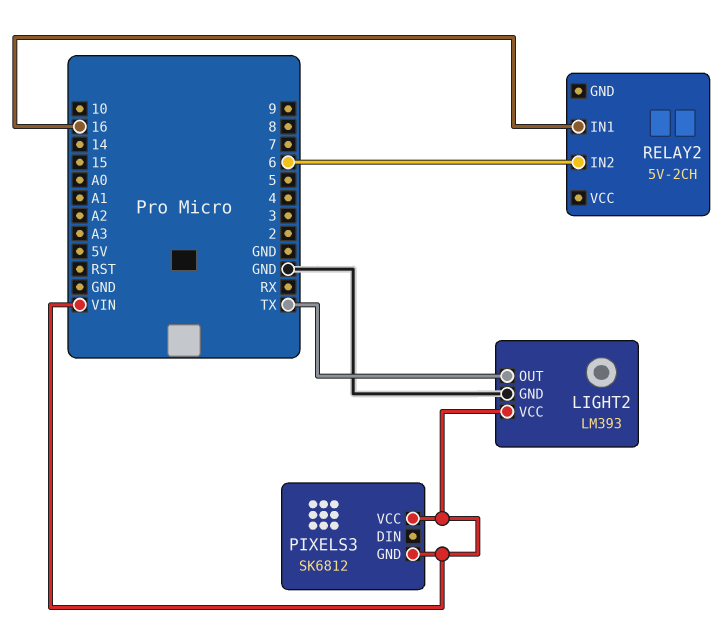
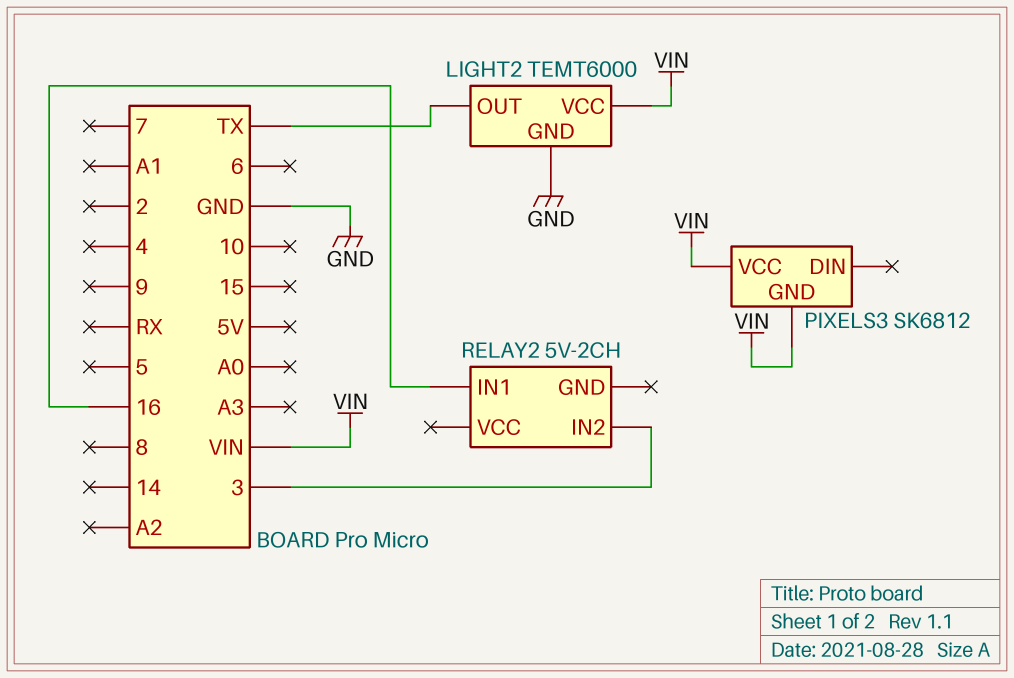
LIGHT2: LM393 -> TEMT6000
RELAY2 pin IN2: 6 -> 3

====

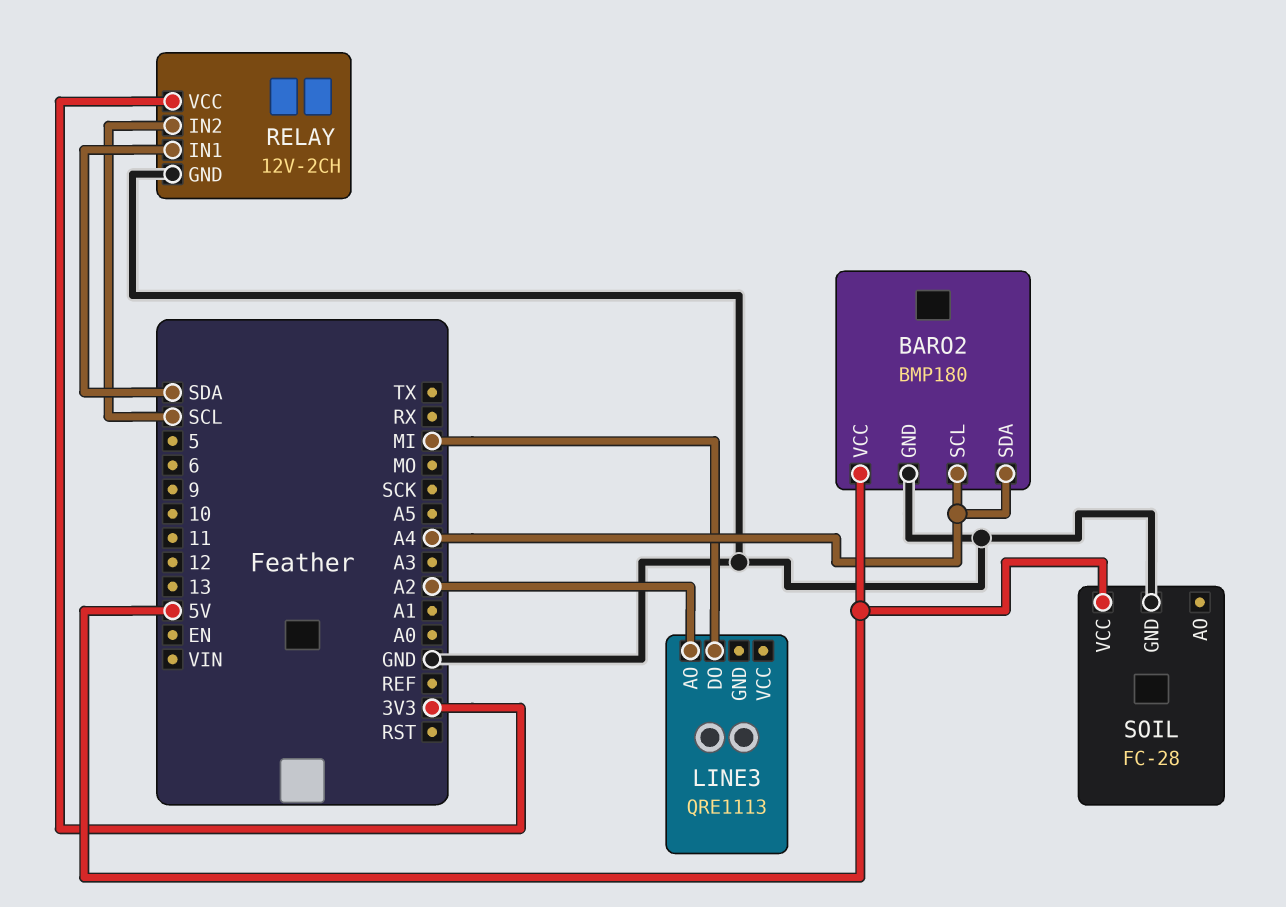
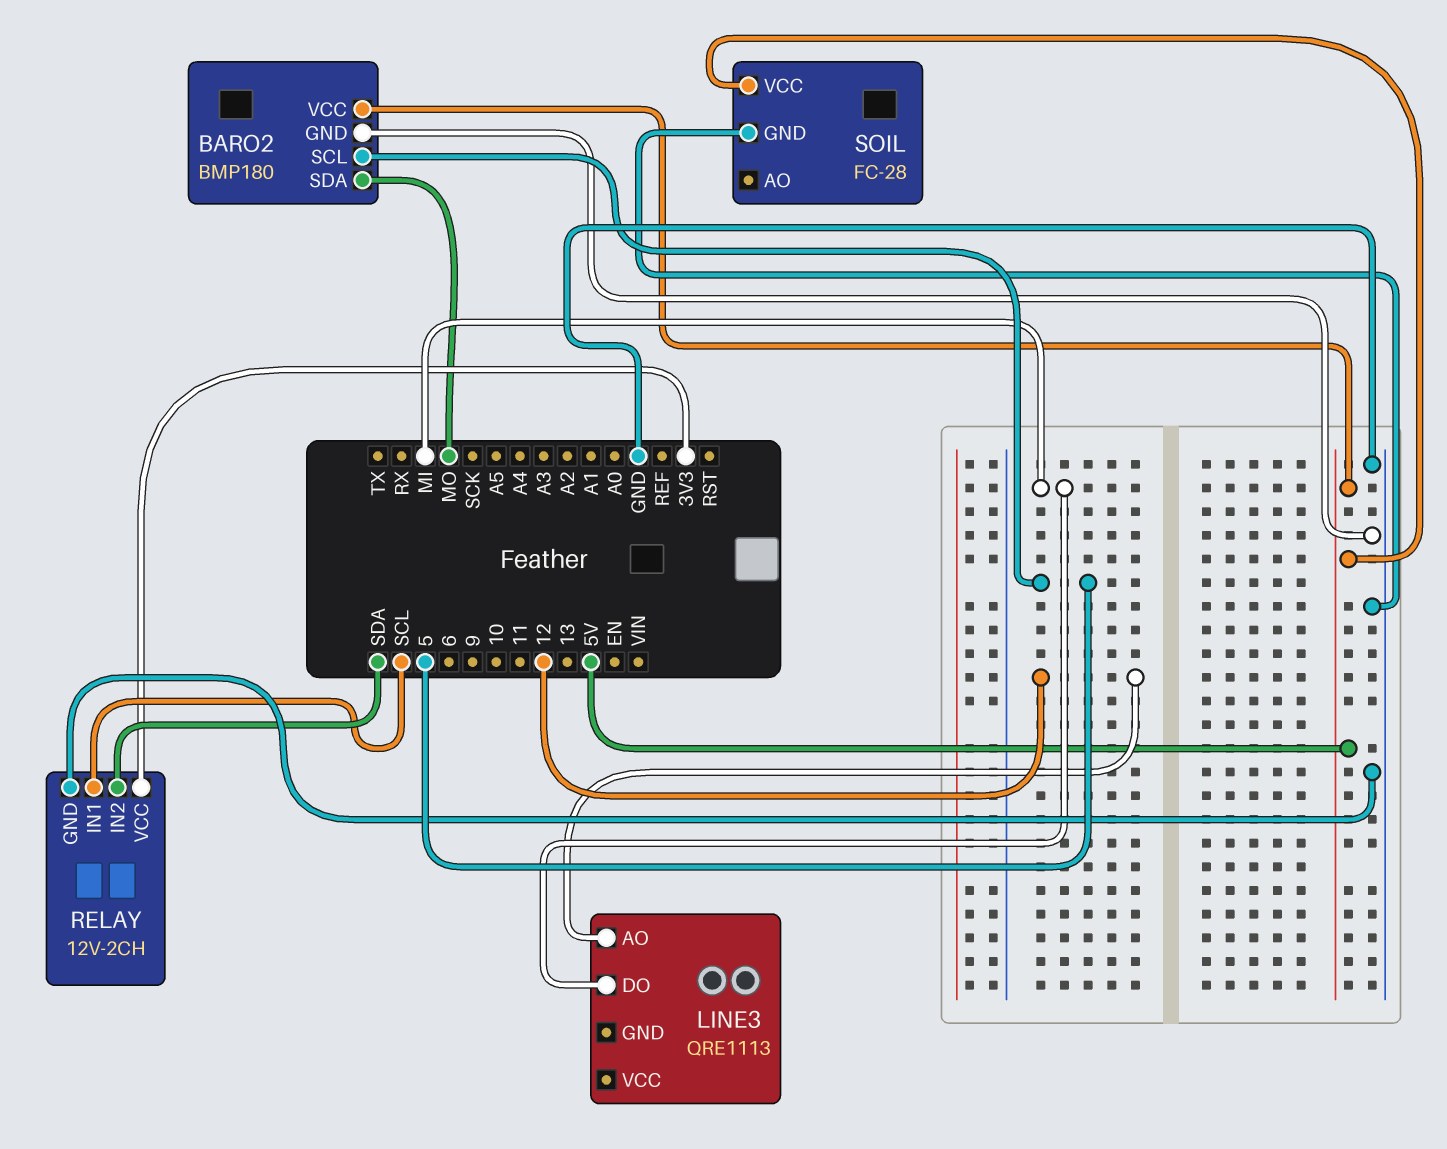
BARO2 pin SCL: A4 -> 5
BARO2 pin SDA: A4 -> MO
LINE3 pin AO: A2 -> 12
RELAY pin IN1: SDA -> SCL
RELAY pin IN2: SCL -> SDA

====

Aim of the task =>
Print exactly the lines of the listing above starting at the line containing "BARO2 pin SCL: A4 -> 5" and ending at the line containing "RELAY pin IN2: SCL -> SDA", both included.

Final answer =>
BARO2 pin SCL: A4 -> 5
BARO2 pin SDA: A4 -> MO
LINE3 pin AO: A2 -> 12
RELAY pin IN1: SDA -> SCL
RELAY pin IN2: SCL -> SDA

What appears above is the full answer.